**Problem to work on:** Please return every line from the entries that has the string "slope" in it.

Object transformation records

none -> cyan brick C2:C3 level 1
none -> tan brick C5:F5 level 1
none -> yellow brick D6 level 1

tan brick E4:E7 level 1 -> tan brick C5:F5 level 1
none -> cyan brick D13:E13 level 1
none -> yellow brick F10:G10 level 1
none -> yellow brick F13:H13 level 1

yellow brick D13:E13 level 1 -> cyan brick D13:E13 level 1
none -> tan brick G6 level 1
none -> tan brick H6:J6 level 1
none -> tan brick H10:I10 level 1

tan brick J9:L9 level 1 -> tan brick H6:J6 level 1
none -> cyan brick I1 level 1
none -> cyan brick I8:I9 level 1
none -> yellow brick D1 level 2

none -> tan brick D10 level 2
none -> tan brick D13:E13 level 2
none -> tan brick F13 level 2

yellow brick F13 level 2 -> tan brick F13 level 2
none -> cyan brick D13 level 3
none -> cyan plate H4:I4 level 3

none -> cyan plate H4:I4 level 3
---
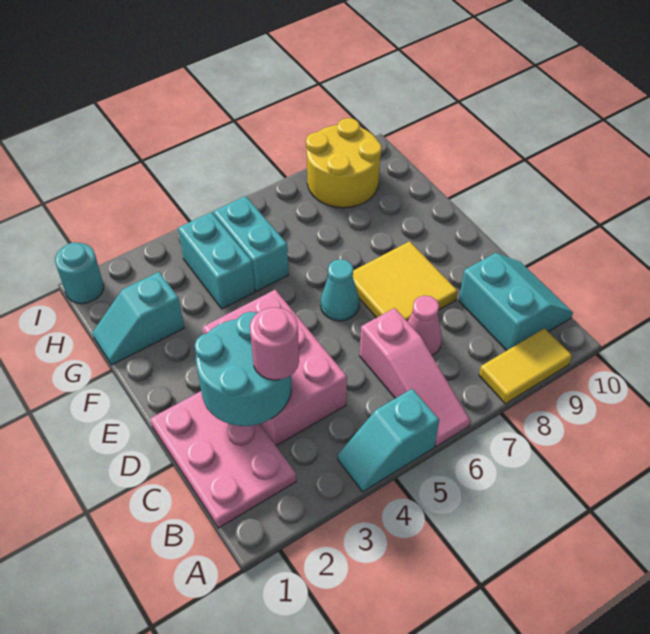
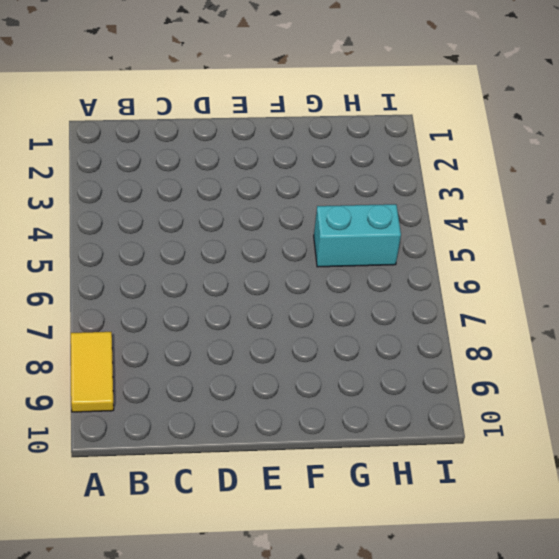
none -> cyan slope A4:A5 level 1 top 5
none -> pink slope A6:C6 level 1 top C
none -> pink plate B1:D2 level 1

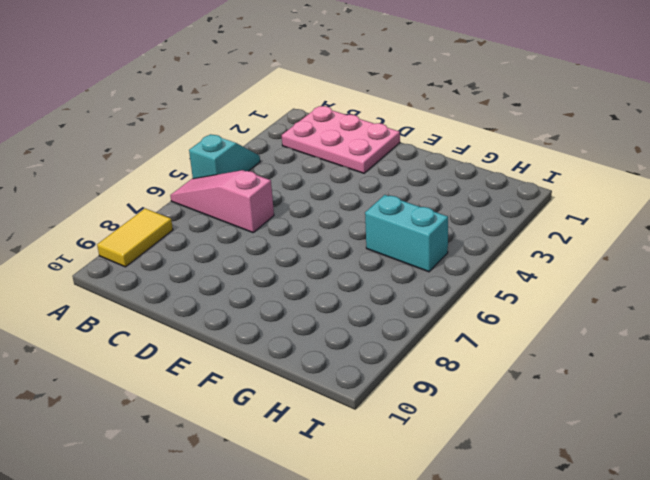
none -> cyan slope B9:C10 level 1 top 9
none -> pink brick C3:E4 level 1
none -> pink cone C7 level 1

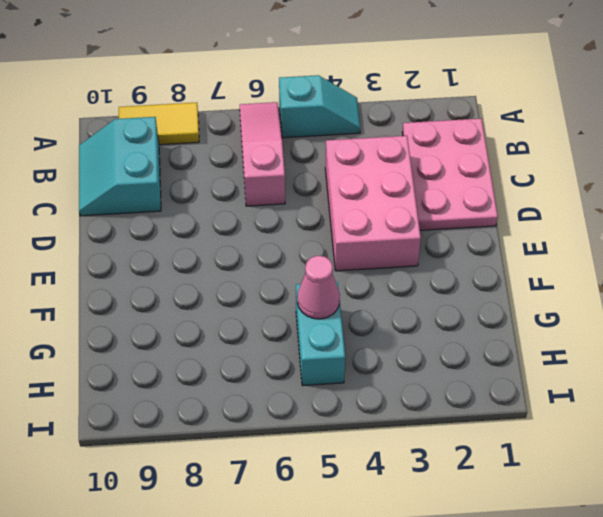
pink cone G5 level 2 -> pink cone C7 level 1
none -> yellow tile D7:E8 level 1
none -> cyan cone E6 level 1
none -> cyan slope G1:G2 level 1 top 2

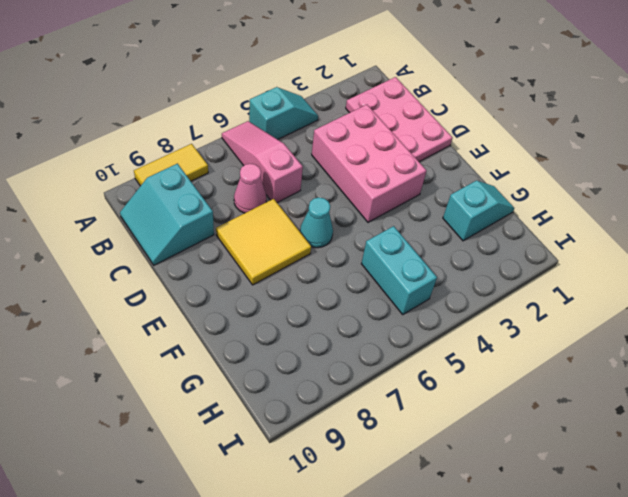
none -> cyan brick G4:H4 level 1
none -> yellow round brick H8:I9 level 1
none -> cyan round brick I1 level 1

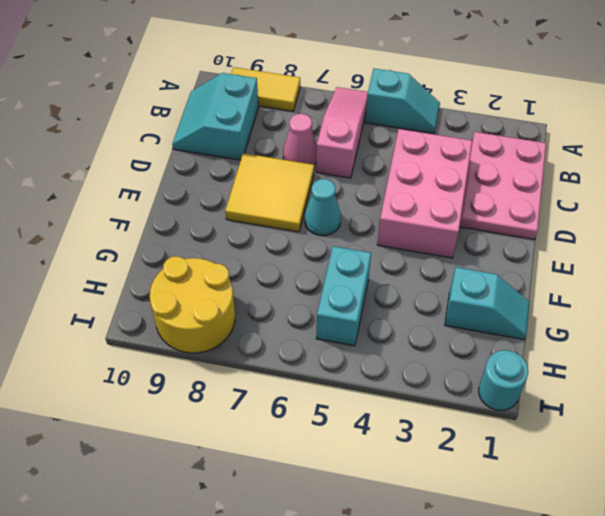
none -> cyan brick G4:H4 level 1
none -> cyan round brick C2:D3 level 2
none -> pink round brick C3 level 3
---
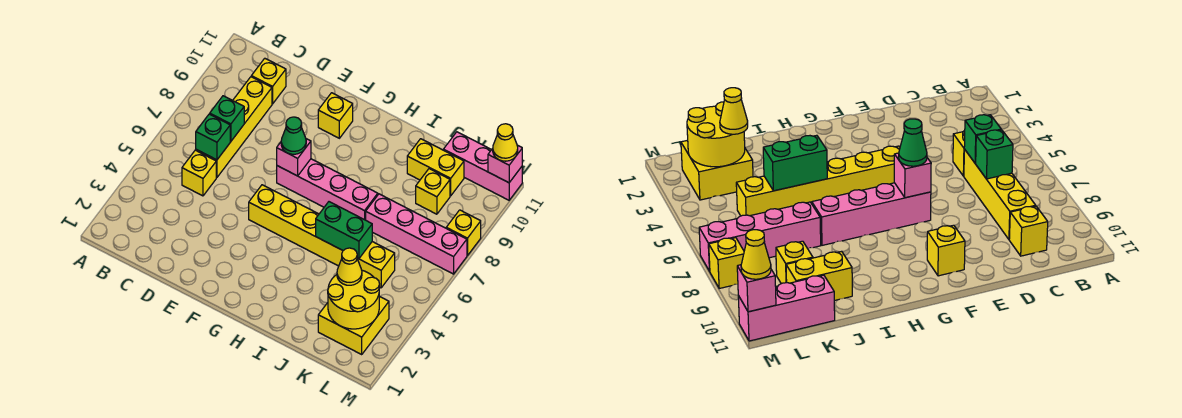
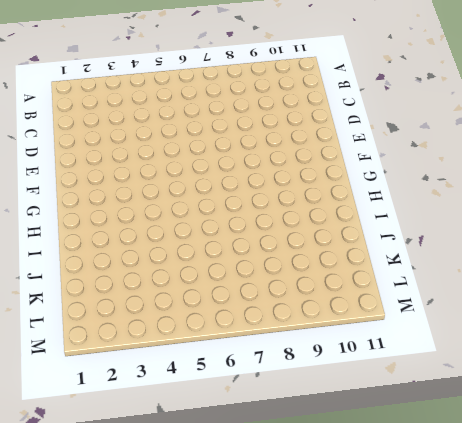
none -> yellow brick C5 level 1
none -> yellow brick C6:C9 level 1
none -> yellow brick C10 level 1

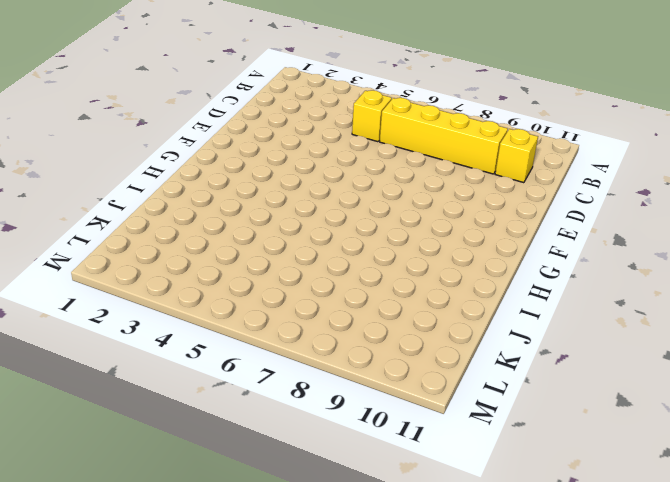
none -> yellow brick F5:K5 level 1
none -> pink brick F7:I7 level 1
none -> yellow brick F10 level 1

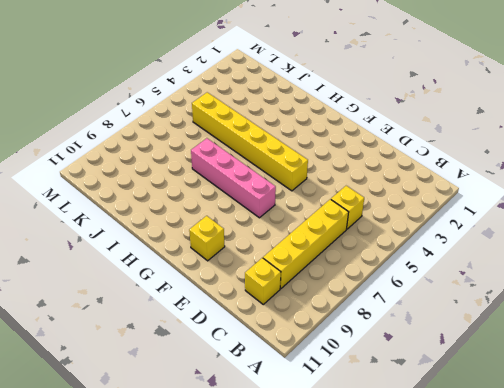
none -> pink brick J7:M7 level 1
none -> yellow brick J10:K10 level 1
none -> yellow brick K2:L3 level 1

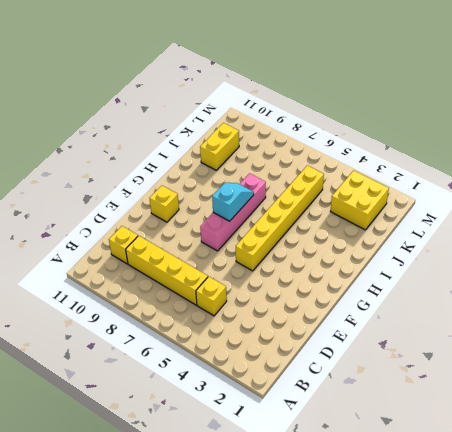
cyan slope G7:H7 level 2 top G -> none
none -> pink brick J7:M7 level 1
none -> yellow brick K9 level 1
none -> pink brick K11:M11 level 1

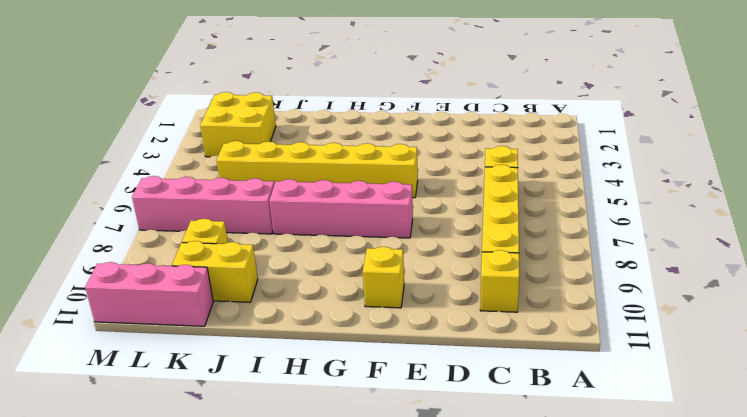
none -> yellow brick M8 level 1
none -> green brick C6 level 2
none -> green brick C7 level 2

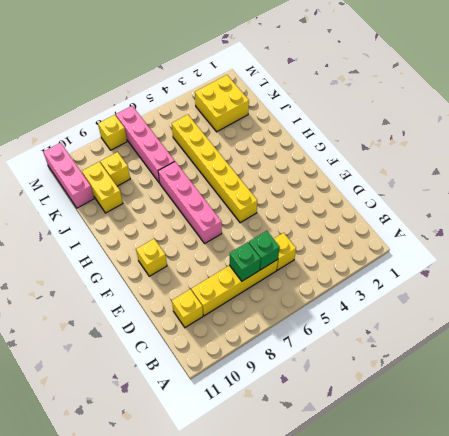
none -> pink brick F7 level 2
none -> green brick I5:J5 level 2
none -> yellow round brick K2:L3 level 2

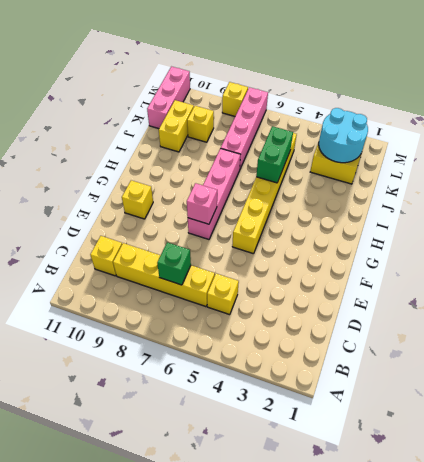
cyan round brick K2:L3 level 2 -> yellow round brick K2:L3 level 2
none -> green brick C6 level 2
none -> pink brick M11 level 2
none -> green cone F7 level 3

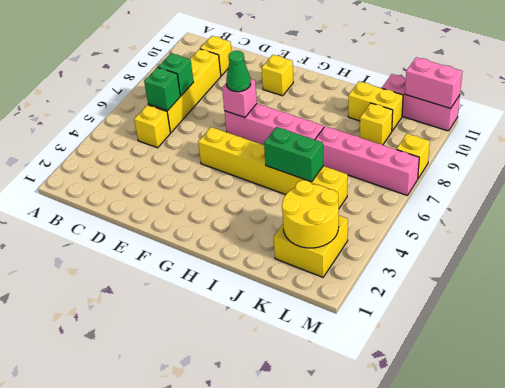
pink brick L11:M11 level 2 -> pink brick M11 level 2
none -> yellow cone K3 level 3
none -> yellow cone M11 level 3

**Answer for the task:**
none -> cyan slope A4:A5 level 1 top 5
none -> pink slope A6:C6 level 1 top C
none -> cyan slope B9:C10 level 1 top 9
none -> cyan slope G1:G2 level 1 top 2
cyan slope G7:H7 level 2 top G -> none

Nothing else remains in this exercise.